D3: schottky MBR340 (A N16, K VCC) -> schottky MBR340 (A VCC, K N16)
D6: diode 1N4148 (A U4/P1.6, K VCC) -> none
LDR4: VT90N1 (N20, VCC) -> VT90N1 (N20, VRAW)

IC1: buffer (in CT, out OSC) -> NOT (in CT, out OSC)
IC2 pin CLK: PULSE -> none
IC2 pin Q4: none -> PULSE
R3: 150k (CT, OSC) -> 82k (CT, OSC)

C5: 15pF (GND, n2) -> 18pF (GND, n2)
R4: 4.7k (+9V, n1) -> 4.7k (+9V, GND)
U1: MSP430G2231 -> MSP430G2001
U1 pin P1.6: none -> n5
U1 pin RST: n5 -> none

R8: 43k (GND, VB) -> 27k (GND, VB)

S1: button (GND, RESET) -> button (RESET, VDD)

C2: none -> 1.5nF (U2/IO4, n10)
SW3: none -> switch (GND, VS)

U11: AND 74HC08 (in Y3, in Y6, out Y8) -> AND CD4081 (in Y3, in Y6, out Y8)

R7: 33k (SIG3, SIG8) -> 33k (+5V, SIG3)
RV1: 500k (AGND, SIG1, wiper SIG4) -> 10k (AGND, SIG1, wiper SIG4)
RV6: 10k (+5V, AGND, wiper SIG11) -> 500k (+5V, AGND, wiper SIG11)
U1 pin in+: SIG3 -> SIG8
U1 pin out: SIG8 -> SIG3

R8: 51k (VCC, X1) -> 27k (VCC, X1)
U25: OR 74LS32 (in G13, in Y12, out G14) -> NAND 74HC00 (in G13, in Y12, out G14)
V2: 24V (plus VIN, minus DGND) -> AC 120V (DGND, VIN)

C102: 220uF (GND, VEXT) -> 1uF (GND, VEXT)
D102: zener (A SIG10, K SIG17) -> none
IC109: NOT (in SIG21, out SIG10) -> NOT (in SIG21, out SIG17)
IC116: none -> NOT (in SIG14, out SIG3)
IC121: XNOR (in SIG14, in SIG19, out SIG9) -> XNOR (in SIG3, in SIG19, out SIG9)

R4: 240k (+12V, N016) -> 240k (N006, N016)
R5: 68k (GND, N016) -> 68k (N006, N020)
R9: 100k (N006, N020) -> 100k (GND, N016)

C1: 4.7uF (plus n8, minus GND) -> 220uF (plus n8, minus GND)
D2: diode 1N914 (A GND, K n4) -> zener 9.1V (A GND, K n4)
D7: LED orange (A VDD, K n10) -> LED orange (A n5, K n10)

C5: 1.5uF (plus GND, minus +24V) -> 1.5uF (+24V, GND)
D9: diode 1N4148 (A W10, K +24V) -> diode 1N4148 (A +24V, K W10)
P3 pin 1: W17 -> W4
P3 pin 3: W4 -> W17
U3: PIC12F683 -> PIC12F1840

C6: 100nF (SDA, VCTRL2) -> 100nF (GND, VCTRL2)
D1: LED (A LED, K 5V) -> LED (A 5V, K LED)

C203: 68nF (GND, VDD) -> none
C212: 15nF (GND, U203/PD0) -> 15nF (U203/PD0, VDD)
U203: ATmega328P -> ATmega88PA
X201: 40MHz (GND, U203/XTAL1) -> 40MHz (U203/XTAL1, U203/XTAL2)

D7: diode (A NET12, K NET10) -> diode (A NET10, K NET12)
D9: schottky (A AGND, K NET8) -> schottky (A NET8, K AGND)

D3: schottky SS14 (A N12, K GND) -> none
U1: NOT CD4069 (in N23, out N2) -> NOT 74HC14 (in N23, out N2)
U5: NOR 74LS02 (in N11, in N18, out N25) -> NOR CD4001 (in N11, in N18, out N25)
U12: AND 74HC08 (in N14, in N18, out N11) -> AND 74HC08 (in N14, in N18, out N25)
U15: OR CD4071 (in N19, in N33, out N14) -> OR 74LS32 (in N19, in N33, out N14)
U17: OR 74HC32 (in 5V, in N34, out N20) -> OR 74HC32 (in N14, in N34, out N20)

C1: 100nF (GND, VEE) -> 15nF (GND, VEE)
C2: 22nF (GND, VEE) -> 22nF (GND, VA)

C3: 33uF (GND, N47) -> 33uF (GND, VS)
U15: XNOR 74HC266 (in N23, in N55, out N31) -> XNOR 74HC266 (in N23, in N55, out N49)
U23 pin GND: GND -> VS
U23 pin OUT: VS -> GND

——

§ **DIRECTIONS**:
Give back exactly the lines from the beginning of the records through the line containing "C6: 100nF (SDA, VCTRL2)", and only those.

§ **FINISHED TASK**:
D3: schottky MBR340 (A N16, K VCC) -> schottky MBR340 (A VCC, K N16)
D6: diode 1N4148 (A U4/P1.6, K VCC) -> none
LDR4: VT90N1 (N20, VCC) -> VT90N1 (N20, VRAW)

IC1: buffer (in CT, out OSC) -> NOT (in CT, out OSC)
IC2 pin CLK: PULSE -> none
IC2 pin Q4: none -> PULSE
R3: 150k (CT, OSC) -> 82k (CT, OSC)

C5: 15pF (GND, n2) -> 18pF (GND, n2)
R4: 4.7k (+9V, n1) -> 4.7k (+9V, GND)
U1: MSP430G2231 -> MSP430G2001
U1 pin P1.6: none -> n5
U1 pin RST: n5 -> none

R8: 43k (GND, VB) -> 27k (GND, VB)

S1: button (GND, RESET) -> button (RESET, VDD)

C2: none -> 1.5nF (U2/IO4, n10)
SW3: none -> switch (GND, VS)

U11: AND 74HC08 (in Y3, in Y6, out Y8) -> AND CD4081 (in Y3, in Y6, out Y8)

R7: 33k (SIG3, SIG8) -> 33k (+5V, SIG3)
RV1: 500k (AGND, SIG1, wiper SIG4) -> 10k (AGND, SIG1, wiper SIG4)
RV6: 10k (+5V, AGND, wiper SIG11) -> 500k (+5V, AGND, wiper SIG11)
U1 pin in+: SIG3 -> SIG8
U1 pin out: SIG8 -> SIG3

R8: 51k (VCC, X1) -> 27k (VCC, X1)
U25: OR 74LS32 (in G13, in Y12, out G14) -> NAND 74HC00 (in G13, in Y12, out G14)
V2: 24V (plus VIN, minus DGND) -> AC 120V (DGND, VIN)

C102: 220uF (GND, VEXT) -> 1uF (GND, VEXT)
D102: zener (A SIG10, K SIG17) -> none
IC109: NOT (in SIG21, out SIG10) -> NOT (in SIG21, out SIG17)
IC116: none -> NOT (in SIG14, out SIG3)
IC121: XNOR (in SIG14, in SIG19, out SIG9) -> XNOR (in SIG3, in SIG19, out SIG9)

R4: 240k (+12V, N016) -> 240k (N006, N016)
R5: 68k (GND, N016) -> 68k (N006, N020)
R9: 100k (N006, N020) -> 100k (GND, N016)

C1: 4.7uF (plus n8, minus GND) -> 220uF (plus n8, minus GND)
D2: diode 1N914 (A GND, K n4) -> zener 9.1V (A GND, K n4)
D7: LED orange (A VDD, K n10) -> LED orange (A n5, K n10)

C5: 1.5uF (plus GND, minus +24V) -> 1.5uF (+24V, GND)
D9: diode 1N4148 (A W10, K +24V) -> diode 1N4148 (A +24V, K W10)
P3 pin 1: W17 -> W4
P3 pin 3: W4 -> W17
U3: PIC12F683 -> PIC12F1840

C6: 100nF (SDA, VCTRL2) -> 100nF (GND, VCTRL2)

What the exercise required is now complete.